Exercise objective
Using the data below, print exactly the line with "none -> black brick B13 level 2", the line with "none -> black brick I13 level 2", and every line between them, but none of the pictures.

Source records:
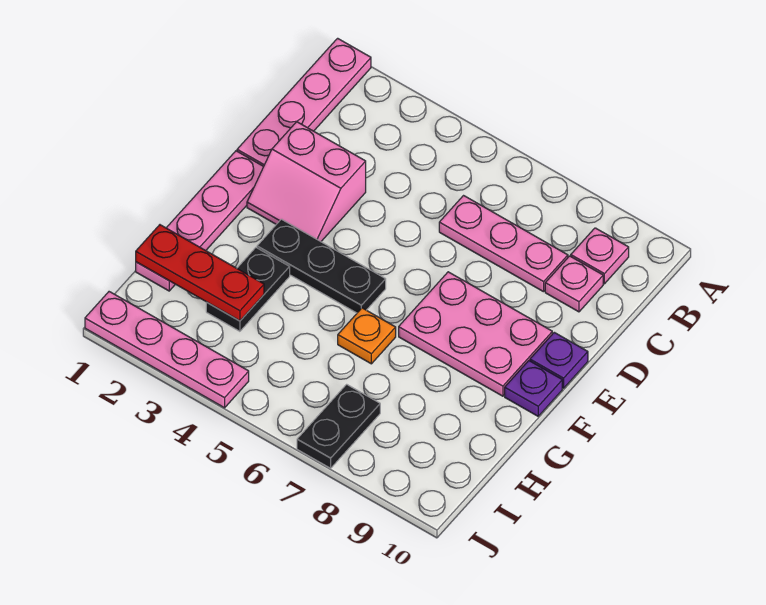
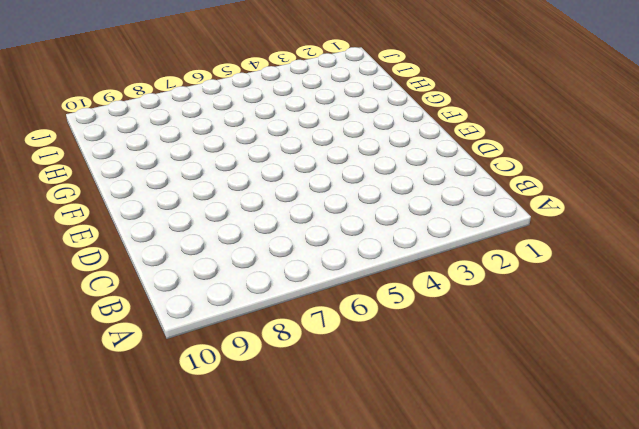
none -> pink plate A1:D1 level 1
none -> pink plate B9 level 1
none -> pink plate C6:C8 level 1

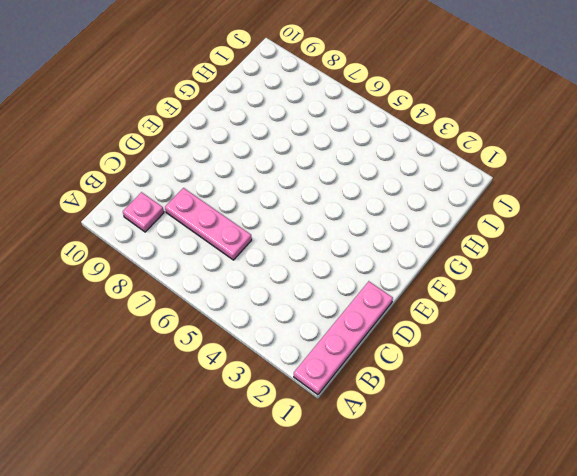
none -> pink plate C9 level 1
none -> pink slope D2:E3 level 1 top D
none -> pink plate E1:H1 level 1

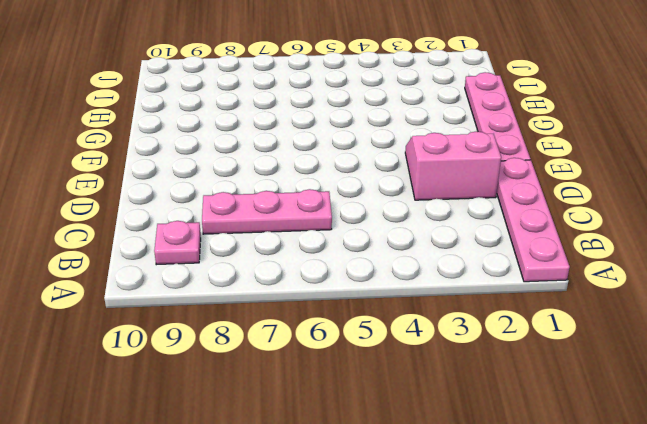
none -> pink plate C9 level 1
none -> pink plate E7:F9 level 1
none -> purple plate E10 level 1

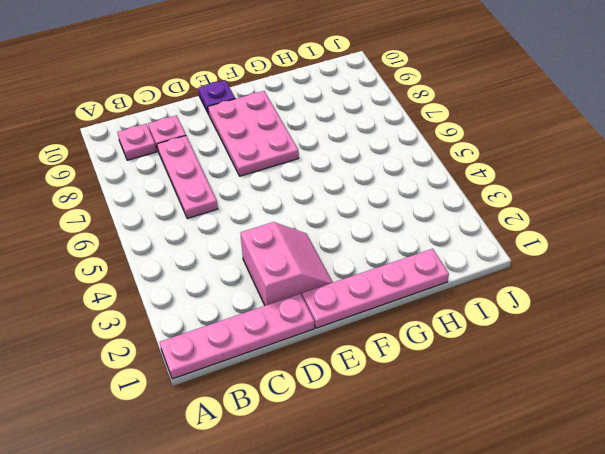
none -> black plate F3:F5 level 1
none -> purple plate F10 level 1
none -> black plate G3:H3 level 1

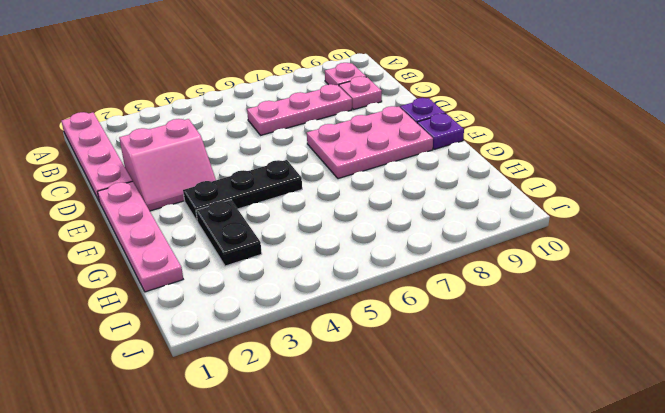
none -> orange plate G6 level 1
none -> black plate I7:J7 level 1
none -> pink plate J1:J4 level 1

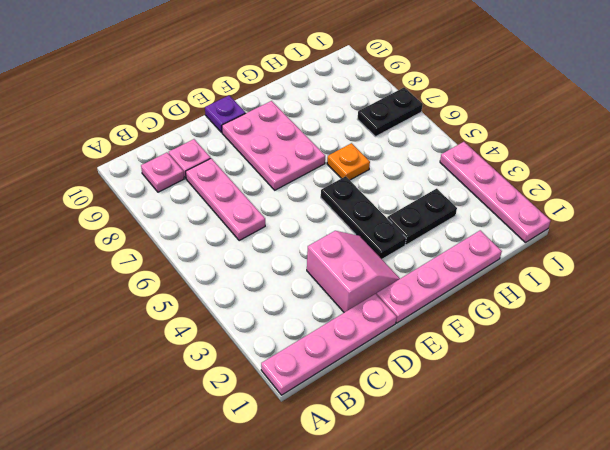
none -> purple plate F10 level 1
none -> red plate H1:H3 level 2

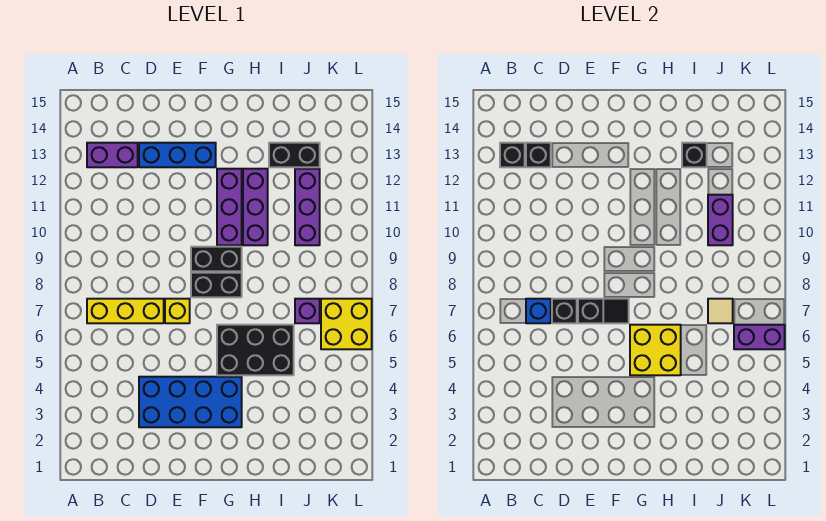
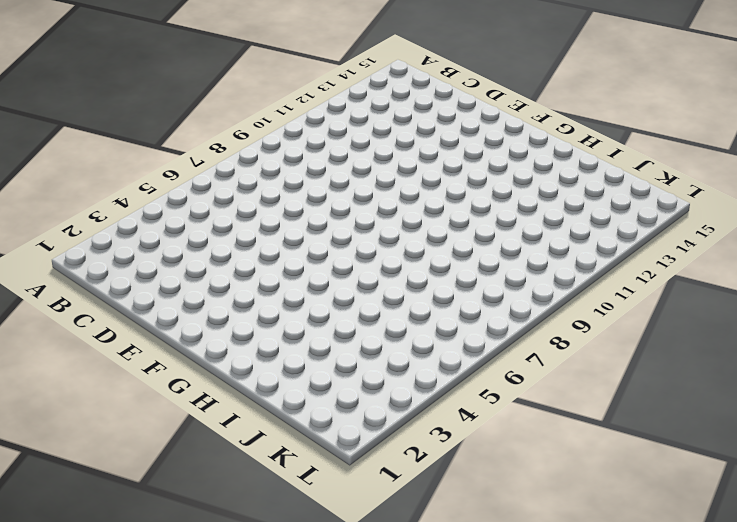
none -> yellow brick B7:D7 level 1
none -> purple brick B13:C13 level 1
none -> blue brick D3:G4 level 1

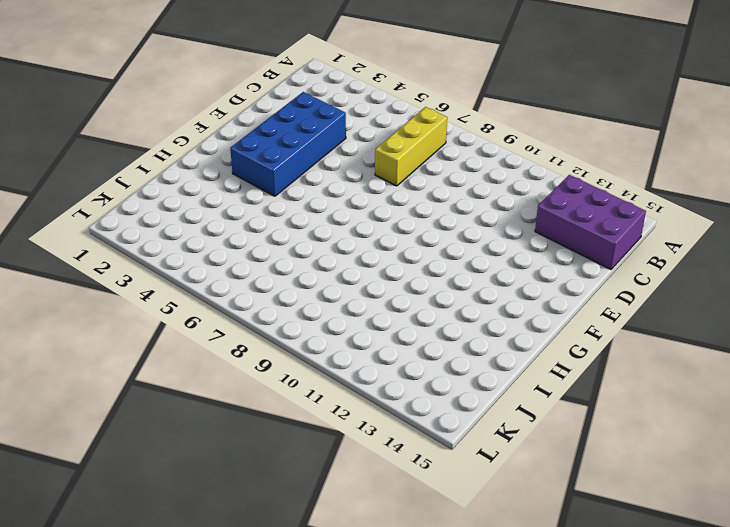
purple brick B13:C15 level 1 -> purple brick B13:C13 level 1
none -> blue brick D13:F13 level 1
none -> yellow brick E7 level 1
none -> black brick F8:G8 level 1

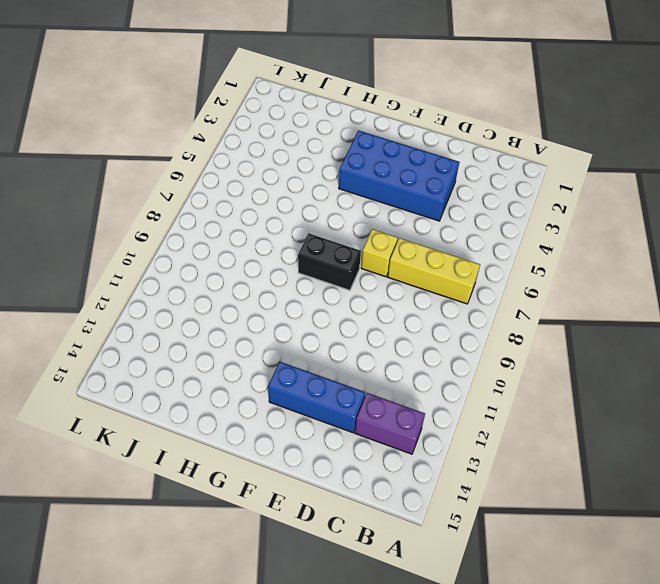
none -> black brick F9:G9 level 1
none -> black brick G5:I6 level 1
none -> purple brick G10:G12 level 1

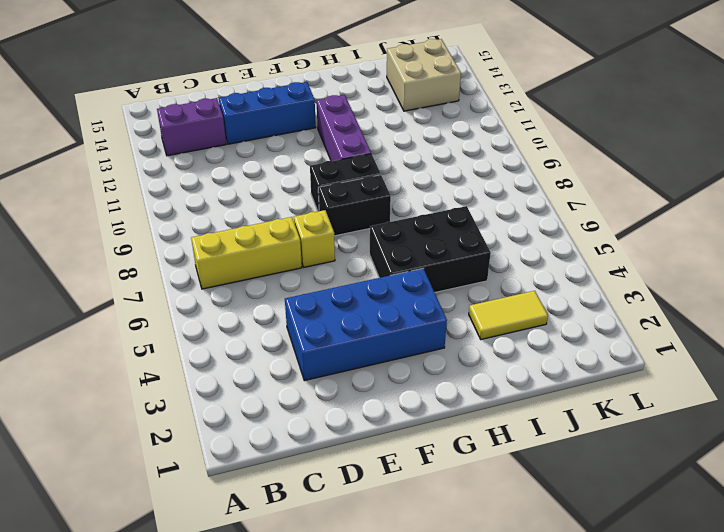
yellow tile I3:J3 level 1 -> none
tan brick J13:K14 level 1 -> black brick I13:J13 level 1
none -> purple brick H10:H12 level 1
none -> purple brick J7 level 1
none -> purple brick J10:J12 level 1

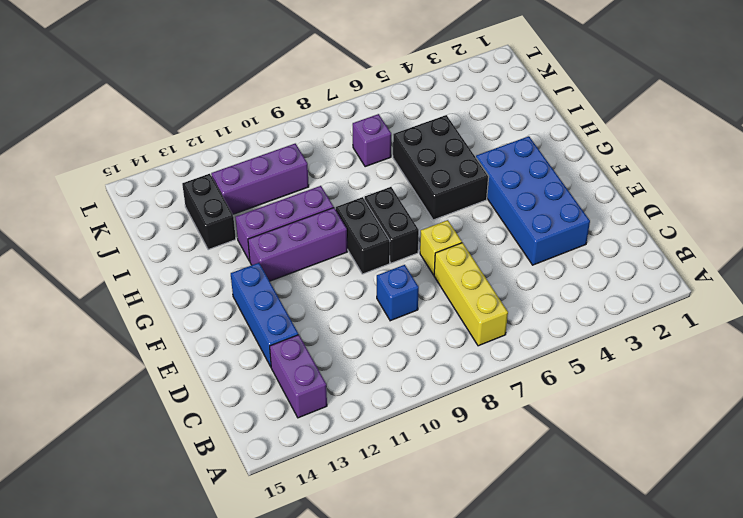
blue brick D9 level 1 -> blue brick C7 level 2
none -> yellow brick K6:L7 level 1
none -> black brick B13 level 2
none -> black brick C13 level 2

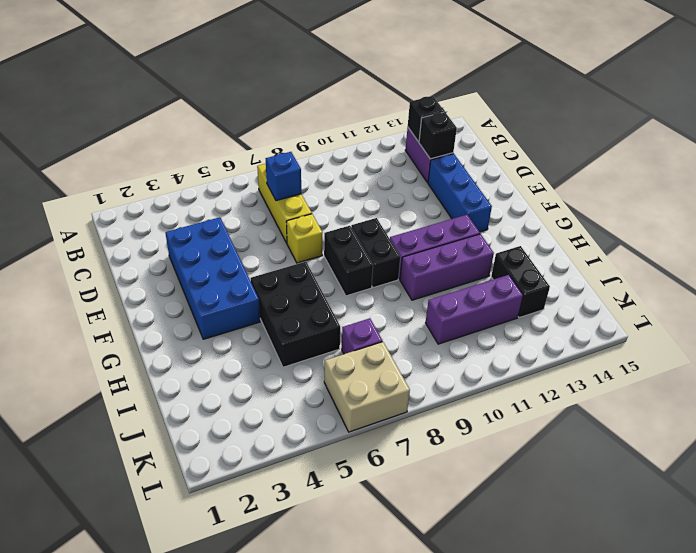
tan brick K6:L7 level 1 -> yellow brick K6:L7 level 1
none -> black brick D7 level 2
none -> black slope E7:F7 level 2 top E
none -> yellow brick G5:H6 level 2

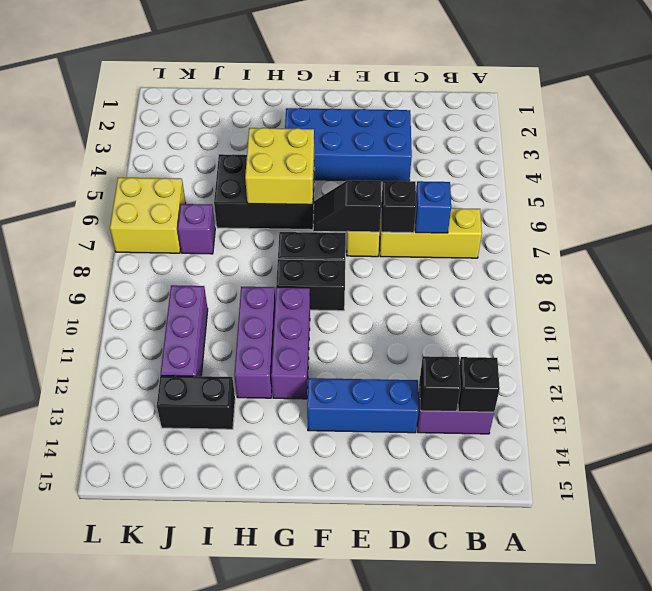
none -> black brick I13 level 2
none -> tan tile J7 level 2
none -> purple brick J10:J11 level 2

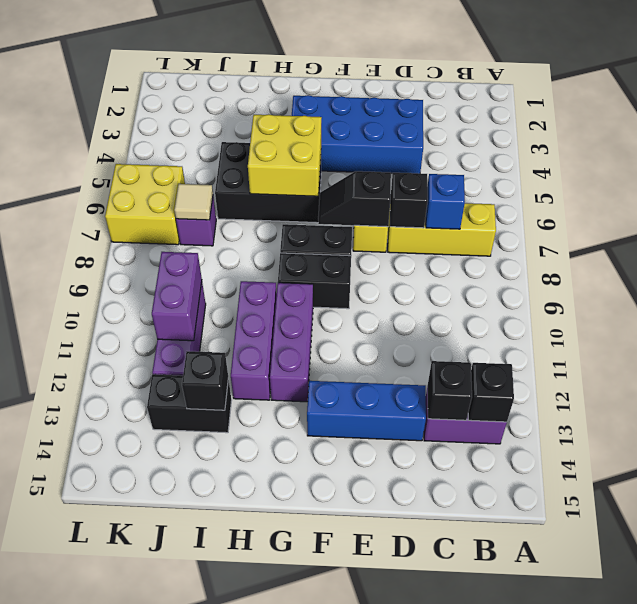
none -> purple brick K6:L6 level 2

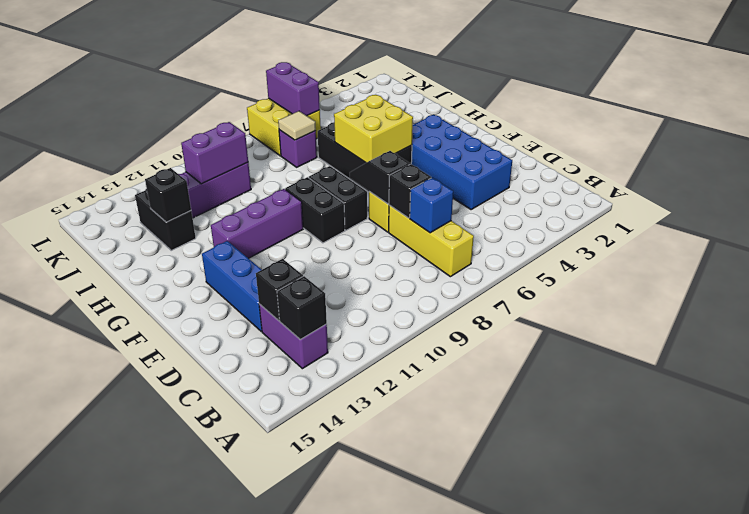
none -> purple brick H10:H12 level 1

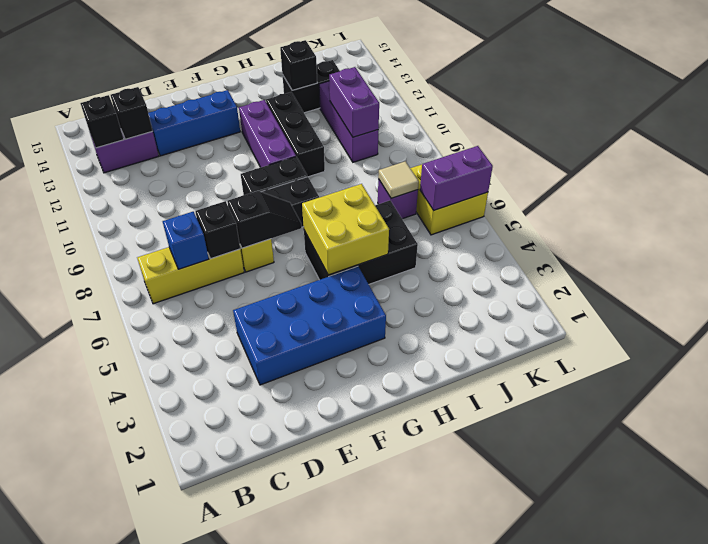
black brick H10:H12 level 1 -> purple brick H10:H12 level 1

Output for this task
none -> black brick B13 level 2
none -> black brick C13 level 2

tan brick K6:L7 level 1 -> yellow brick K6:L7 level 1
none -> black brick D7 level 2
none -> black slope E7:F7 level 2 top E
none -> yellow brick G5:H6 level 2

none -> black brick I13 level 2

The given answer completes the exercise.